(DATASET ENTRIES Opens)

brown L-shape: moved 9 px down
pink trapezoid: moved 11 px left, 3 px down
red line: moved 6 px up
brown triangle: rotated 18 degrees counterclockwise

(DATASET ENTRIES Closes)
(DATASET ENTRIES Opens)

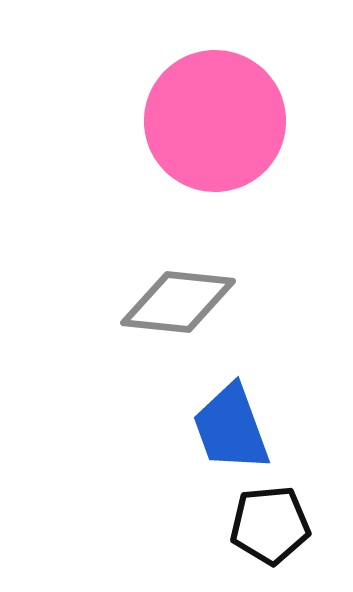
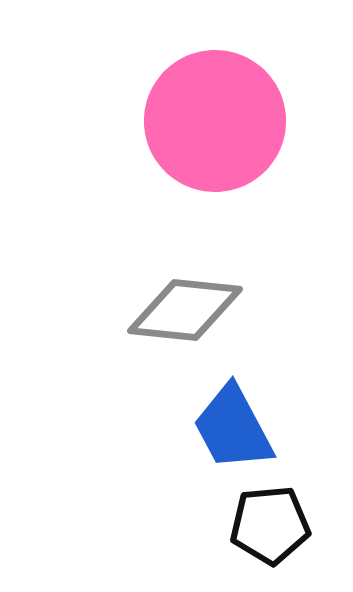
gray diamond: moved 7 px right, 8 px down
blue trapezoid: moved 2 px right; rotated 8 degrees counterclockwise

(DATASET ENTRIES Closes)

WHAT TO DO >> Find the line with "pink trapezoid: moved 11 px left, 3 px down" in the entries above. Retype it and each line after it, exactly, through the line with "brown triangle: rotated", and stop there.

RESPONSE TO THE EXERCISE >>
pink trapezoid: moved 11 px left, 3 px down
red line: moved 6 px up
brown triangle: rotated 18 degrees counterclockwise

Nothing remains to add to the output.